_TO DO_: Skip the pictures and restate, word for word, the lines from the one containing "IC3 pin EN: N3 -> N4" to the end of the data below.

_DATA IN THIS EXERCISE_:
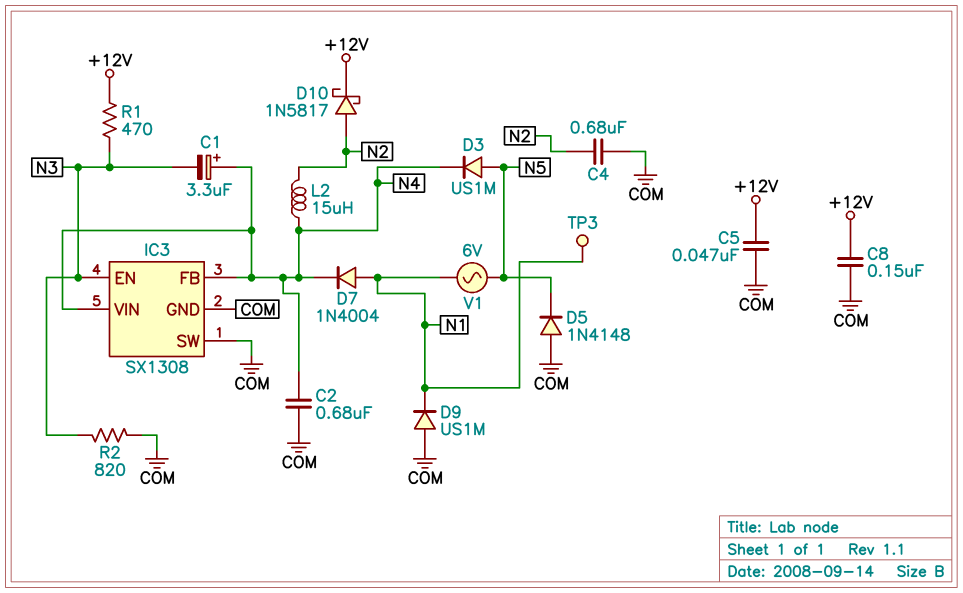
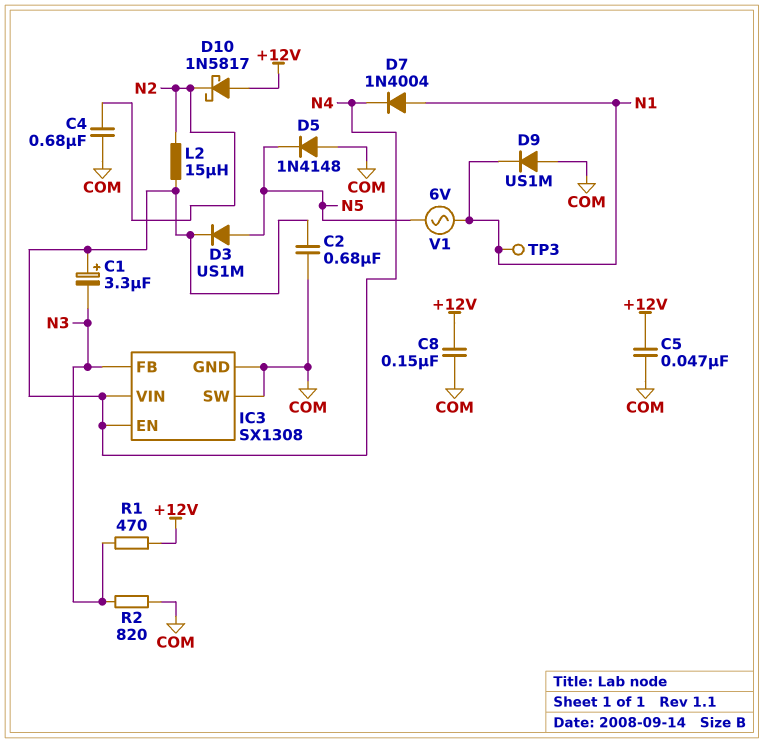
D10: schottky 1N5817 (A N2, K +12V) -> schottky 1N5817 (A +12V, K N2)
IC3 pin EN: N3 -> N4
IC3 pin FB: N4 -> N3

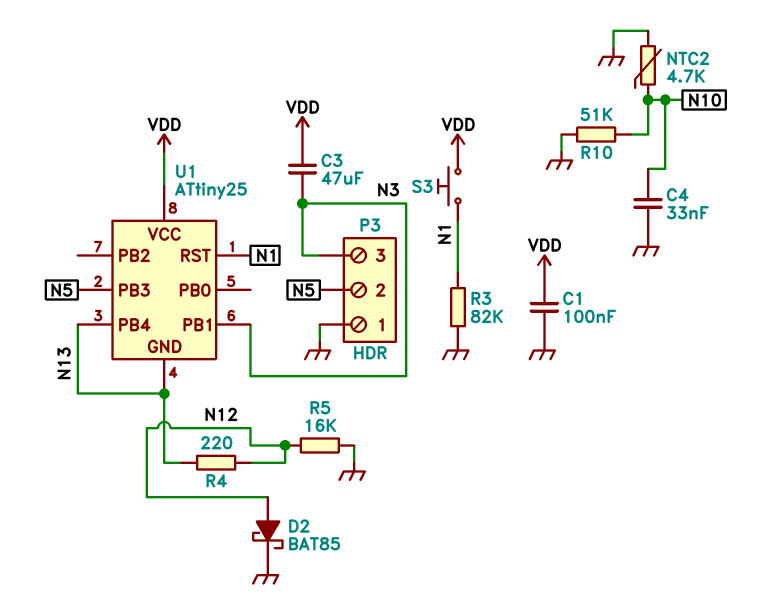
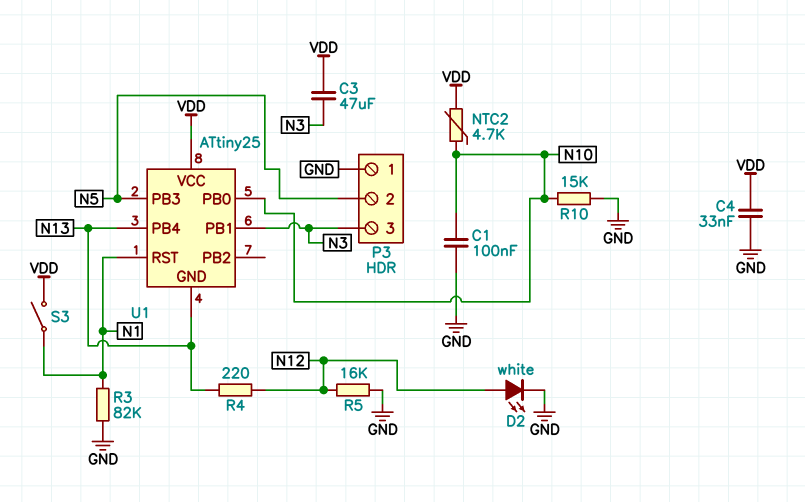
C1: 100nF (GND, VDD) -> 100nF (GND, N10)
C4: 33nF (GND, N10) -> 33nF (GND, VDD)
D2: schottky BAT85 (A N12, K GND) -> LED white (A N12, K GND)
NTC2: 4.7k (GND, N10) -> 4.7k (N10, VDD)
R10: 51k (GND, N10) -> 15k (GND, N10)
S3: button (N1, VDD) -> switch (N1, VDD)
U1 pin PB0: none -> N10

_RESULT OF THE TASK_:
IC3 pin EN: N3 -> N4
IC3 pin FB: N4 -> N3

C1: 100nF (GND, VDD) -> 100nF (GND, N10)
C4: 33nF (GND, N10) -> 33nF (GND, VDD)
D2: schottky BAT85 (A N12, K GND) -> LED white (A N12, K GND)
NTC2: 4.7k (GND, N10) -> 4.7k (N10, VDD)
R10: 51k (GND, N10) -> 15k (GND, N10)
S3: button (N1, VDD) -> switch (N1, VDD)
U1 pin PB0: none -> N10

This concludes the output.